INSTRUCTIONS TO FOLLOW: With the pictures omitted, transcribe each line below exactly as it is.
'''
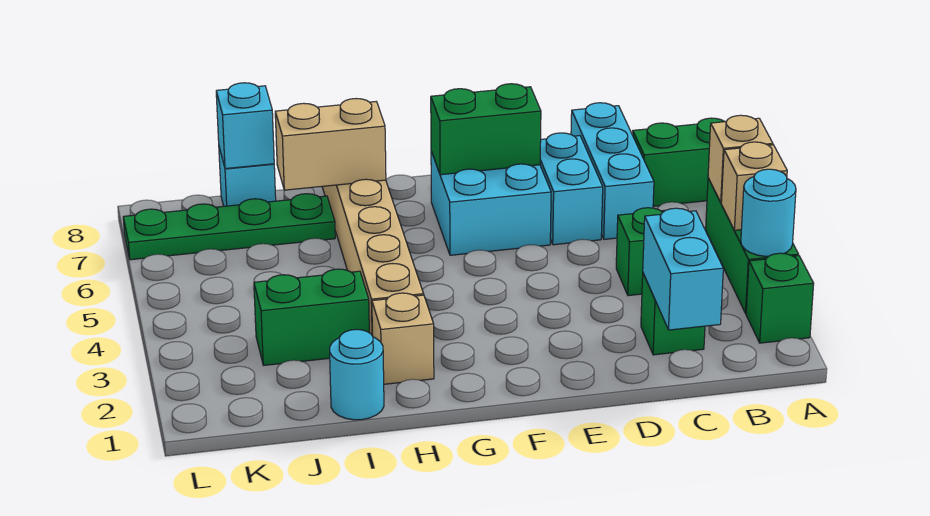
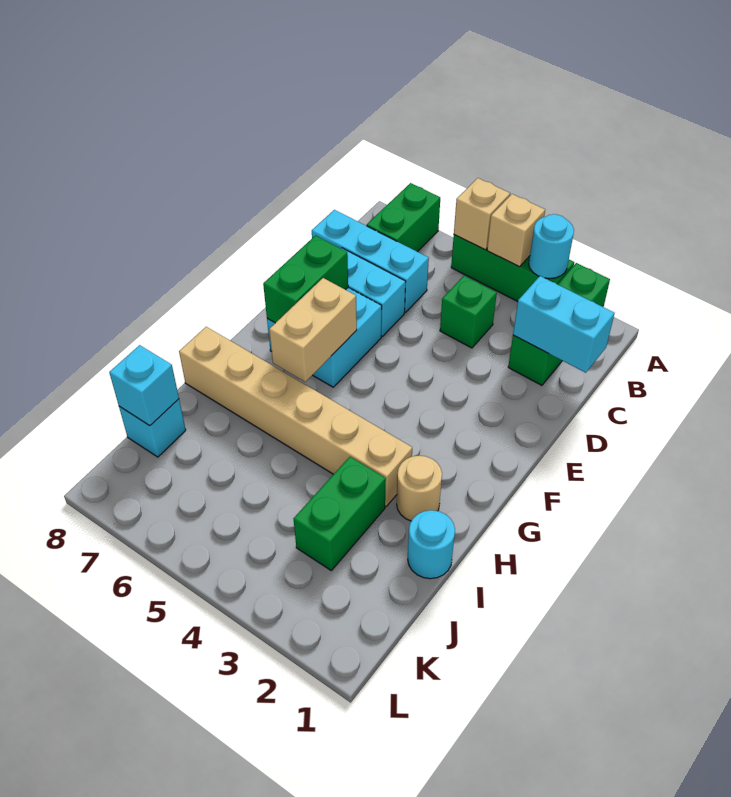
tan brick H2 level 1 -> tan round brick H2 level 1
tan brick H7:I7 level 2 -> tan brick F6:G6 level 2
green plate I7:L7 level 1 -> none

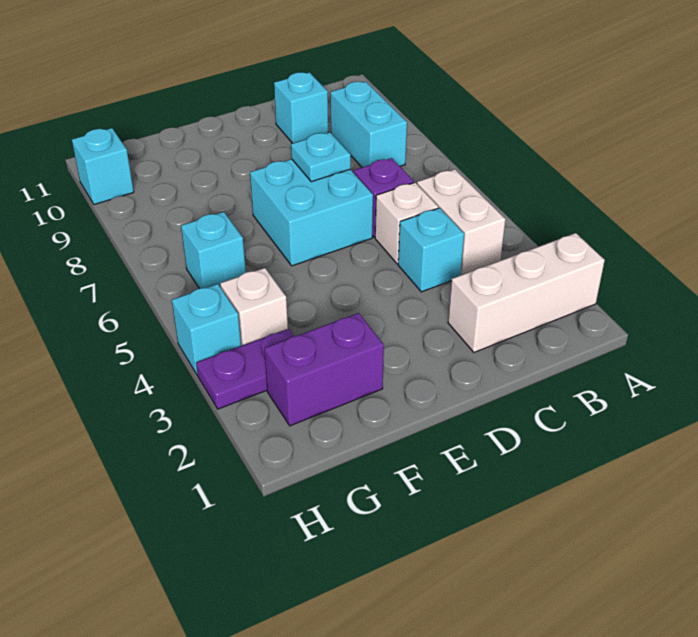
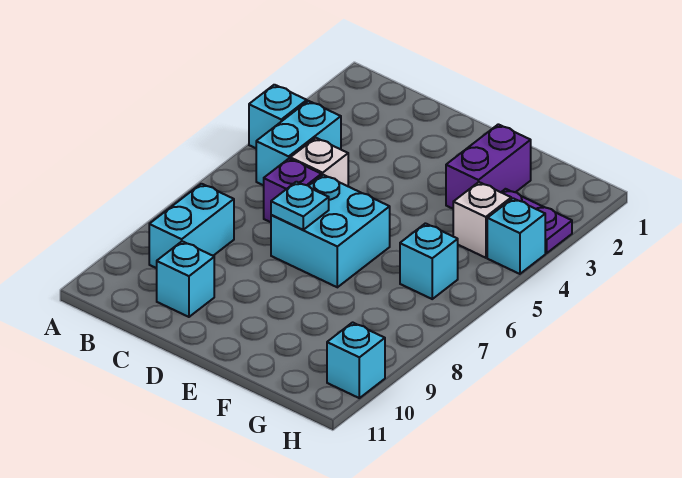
white brick A2:C2 level 1 -> none
white brick B4:B5 level 1 -> cyan brick B4:B5 level 1
cyan brick C4 level 1 -> cyan brick A4 level 1
purple brick F2:G2 level 1 -> purple brick F2:F3 level 1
'''
TASK ANSWER:
tan brick H2 level 1 -> tan round brick H2 level 1
tan brick H7:I7 level 2 -> tan brick F6:G6 level 2
green plate I7:L7 level 1 -> none

white brick A2:C2 level 1 -> none
white brick B4:B5 level 1 -> cyan brick B4:B5 level 1
cyan brick C4 level 1 -> cyan brick A4 level 1
purple brick F2:G2 level 1 -> purple brick F2:F3 level 1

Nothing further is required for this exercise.